### The task
Repeat the listing exactly as given, omitting every image.

### Provided data
--------------------------------
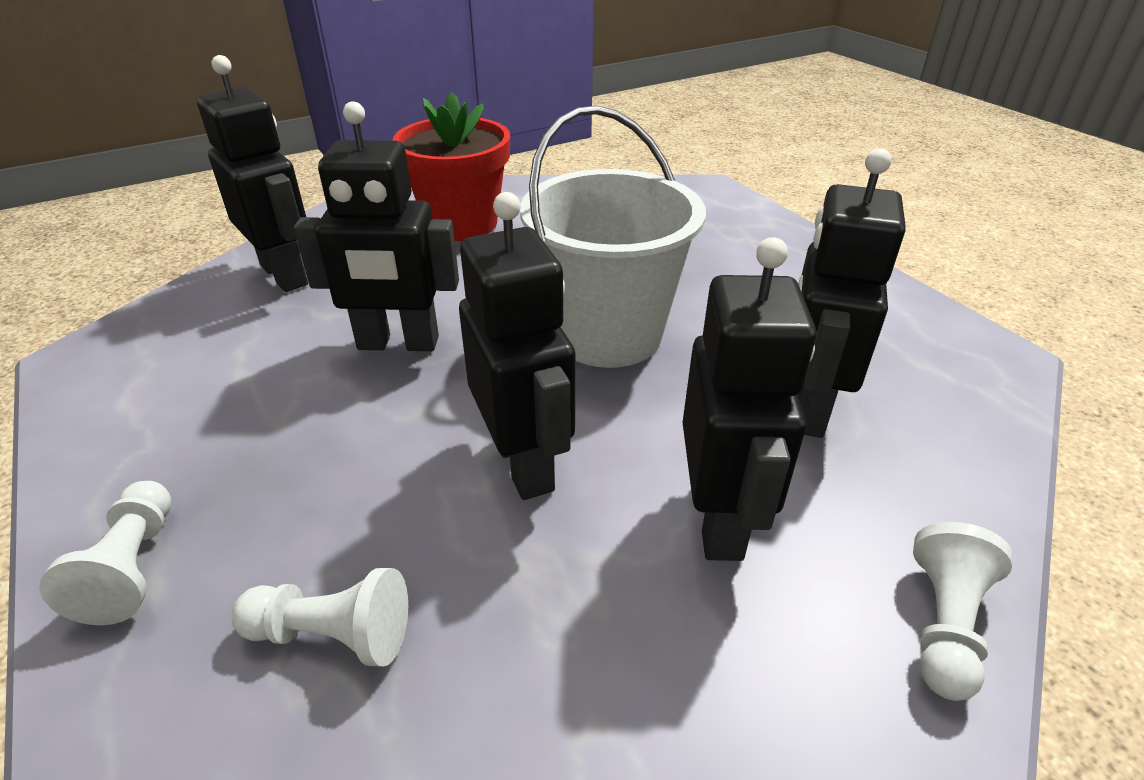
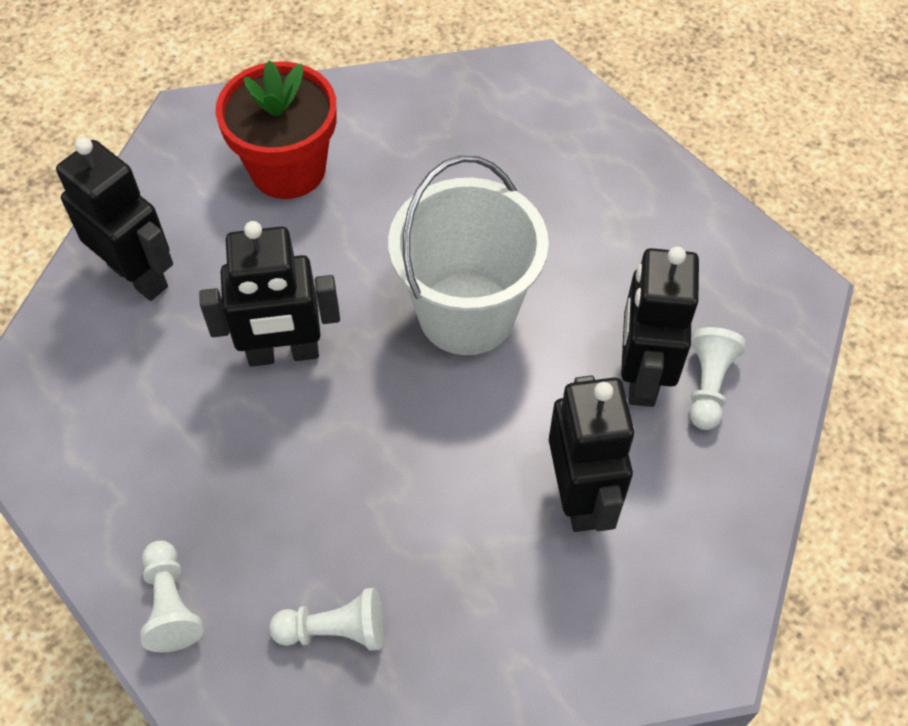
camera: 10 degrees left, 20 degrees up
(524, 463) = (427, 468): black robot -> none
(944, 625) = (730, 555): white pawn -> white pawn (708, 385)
--------------------------------
### Final answer
camera: 10 degrees left, 20 degrees up
(524, 463) = (427, 468): black robot -> none
(944, 625) = (730, 555): white pawn -> white pawn (708, 385)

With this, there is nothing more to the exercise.